## What you are asked to do:
With the pictures left out, write out exactly the lines of the listing below that run from the line with "cyan round brick D11:E12" through the line with "pink brick D5".

## Stored data:
★ ★ ★ ★ ★ ★ ★

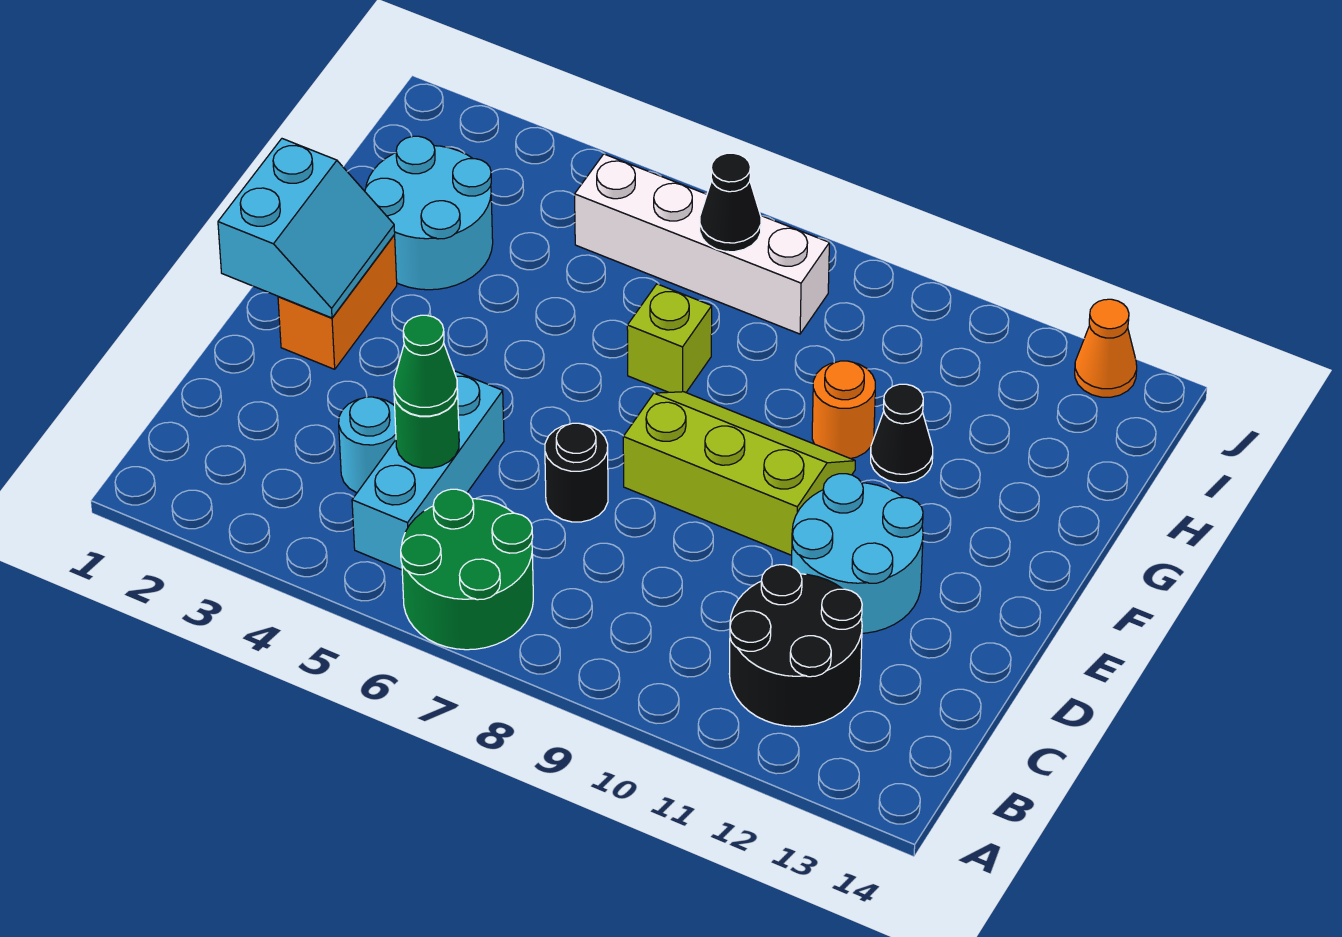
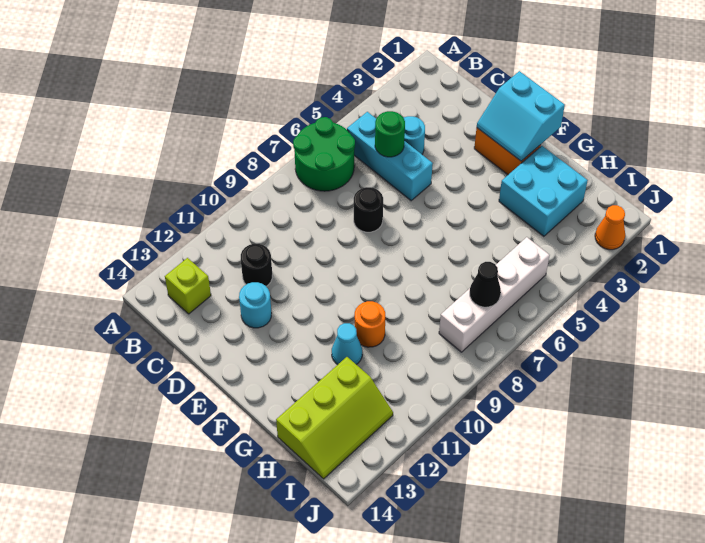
black round brick B11:C12 level 1 -> black round brick C11 level 1
green cone C5 level 3 -> none
cyan round brick D11:E12 level 1 -> cyan round brick D12 level 1
lime slope E8:F10 level 1 top E -> lime slope H12:I14 level 1 top H
cyan round brick G2:H3 level 1 -> cyan brick G2:H3 level 1
lime brick G7 level 1 -> lime brick B13 level 1
black cone G11 level 1 -> cyan cone G11 level 1
orange cone J13 level 1 -> orange cone J2 level 1

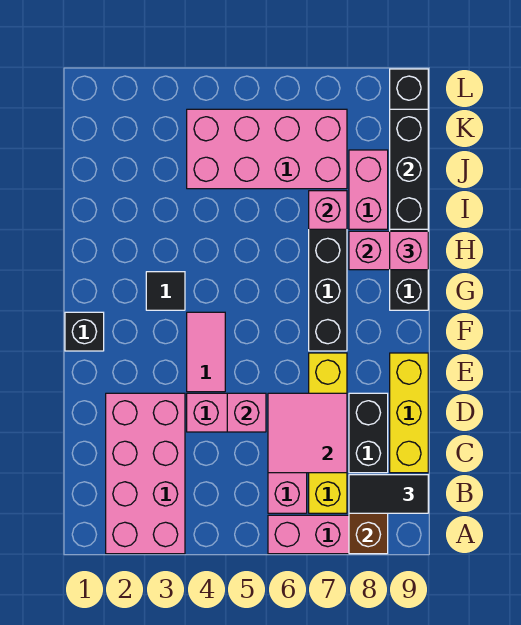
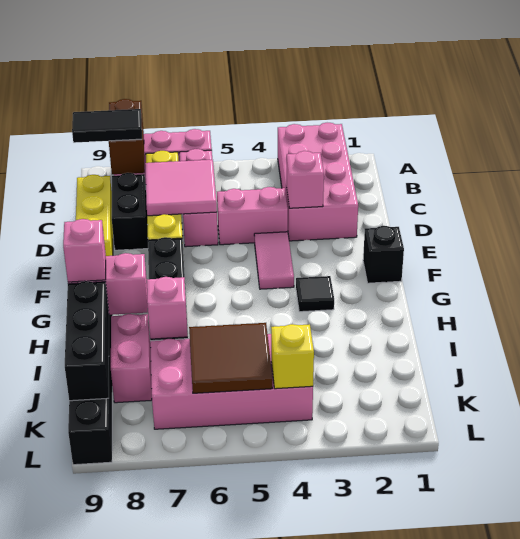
pink brick D5 level 2 -> pink brick D3 level 2
none -> brown tile J5:K6 level 2
none -> yellow brick K4 level 2

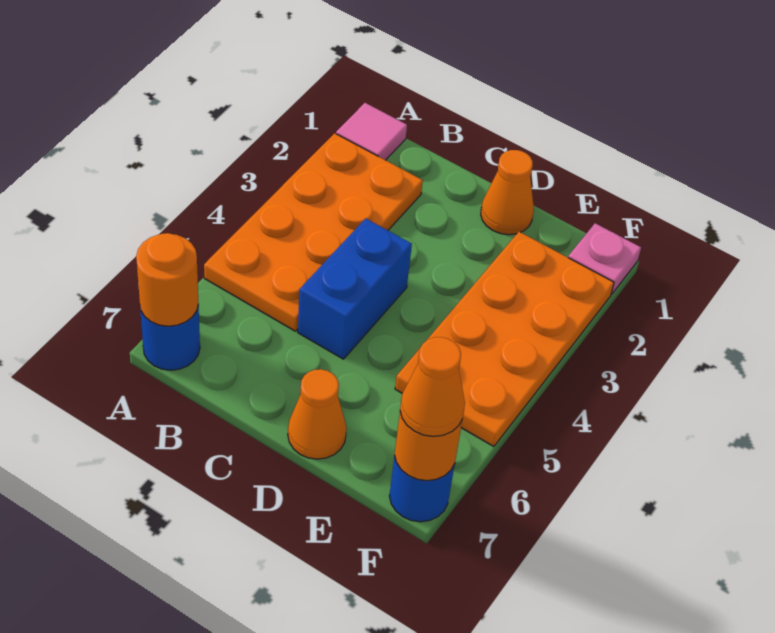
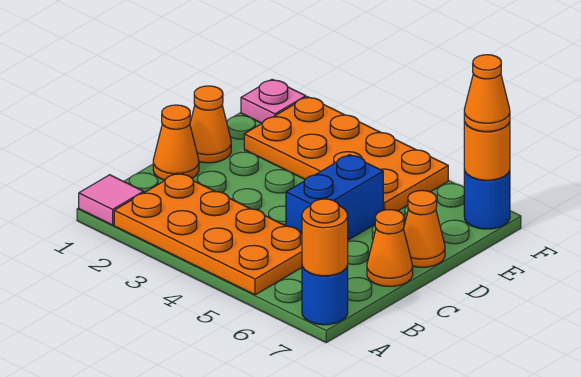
none -> orange cone C1 level 1
blue brick C4:C5 level 1 -> blue brick C5:D5 level 1
none -> orange cone C7 level 1

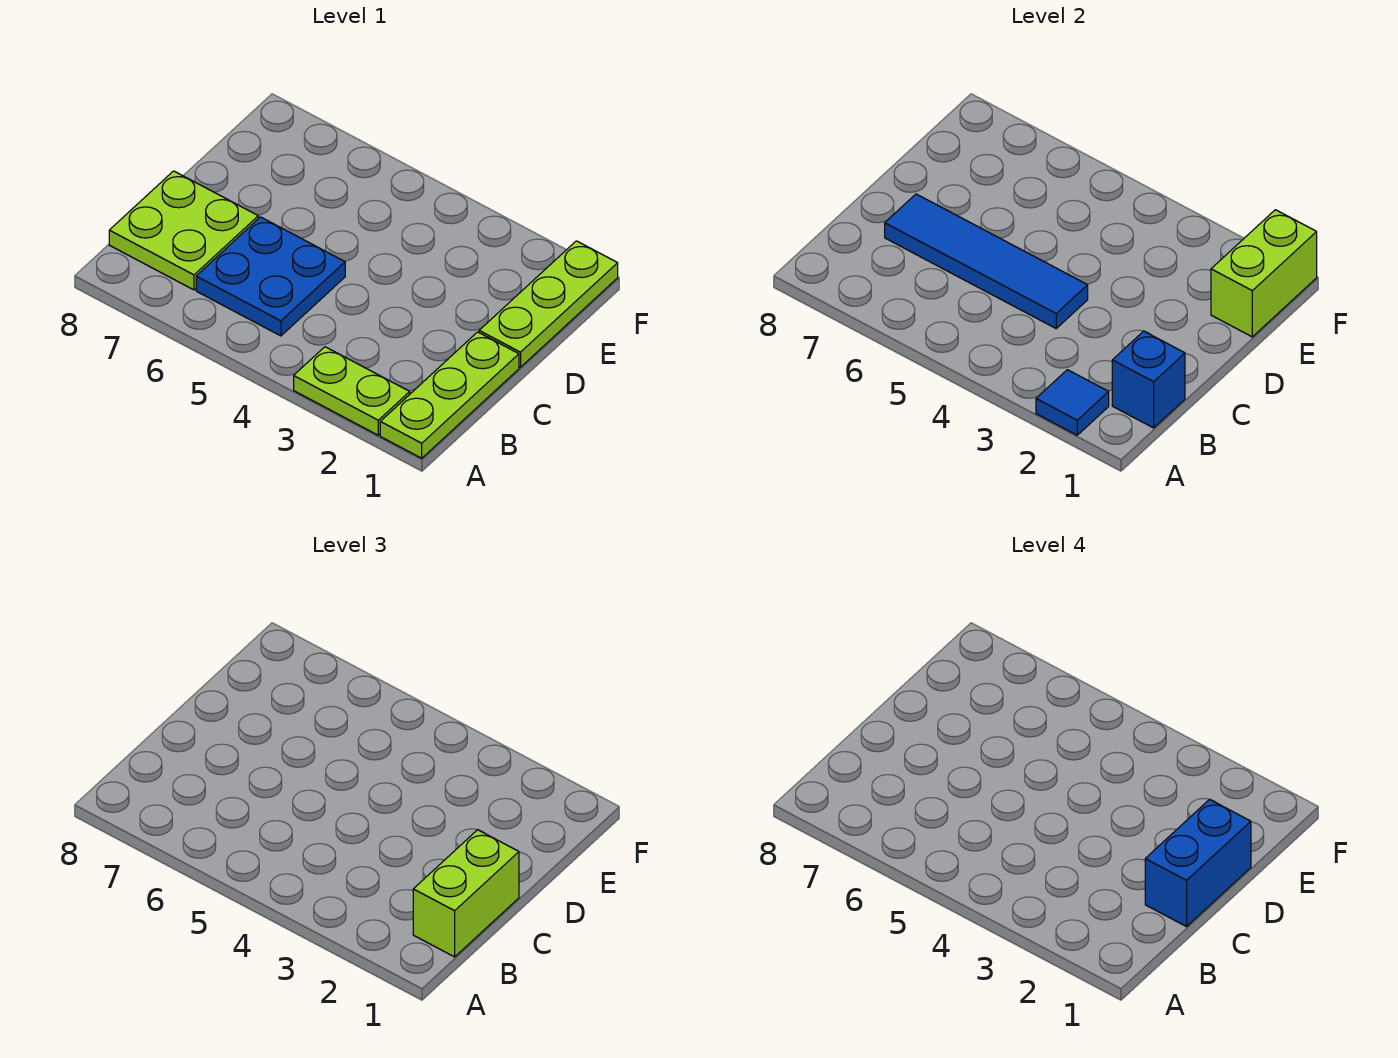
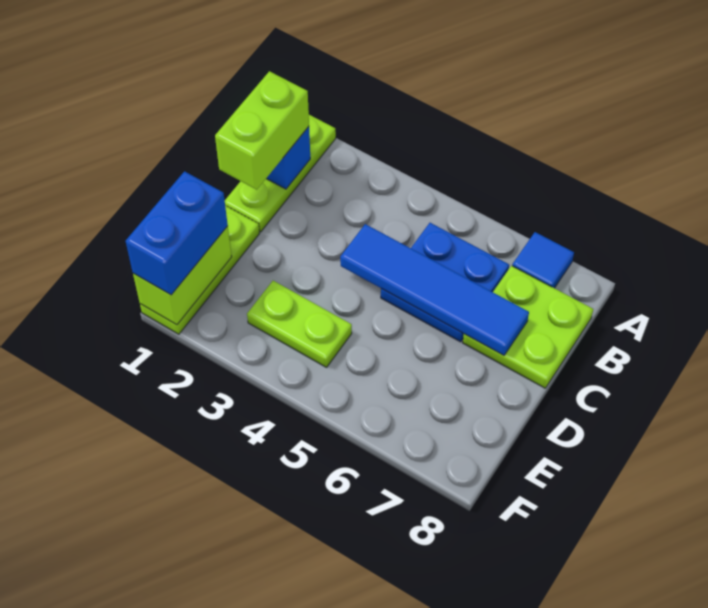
lime plate A2:A3 level 1 -> lime plate E3:E4 level 1
blue tile A2 level 2 -> blue tile A7 level 1
blue brick C1:D1 level 4 -> blue brick E1:F1 level 3

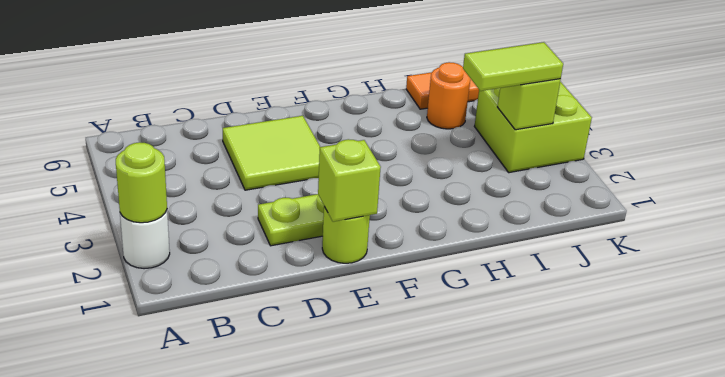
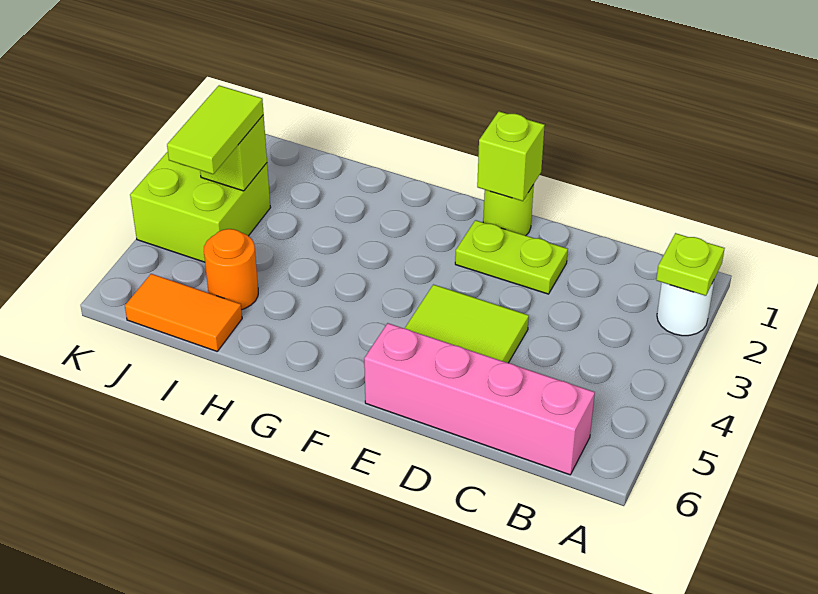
lime round brick A2 level 2 -> lime plate A2 level 2
none -> pink brick B6:E6 level 1
lime tile I3:J3 level 3 -> lime tile J3:J4 level 3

★ ★ ★ ★ ★ ★ ★

## Reply:
cyan round brick D11:E12 level 1 -> cyan round brick D12 level 1
lime slope E8:F10 level 1 top E -> lime slope H12:I14 level 1 top H
cyan round brick G2:H3 level 1 -> cyan brick G2:H3 level 1
lime brick G7 level 1 -> lime brick B13 level 1
black cone G11 level 1 -> cyan cone G11 level 1
orange cone J13 level 1 -> orange cone J2 level 1

pink brick D5 level 2 -> pink brick D3 level 2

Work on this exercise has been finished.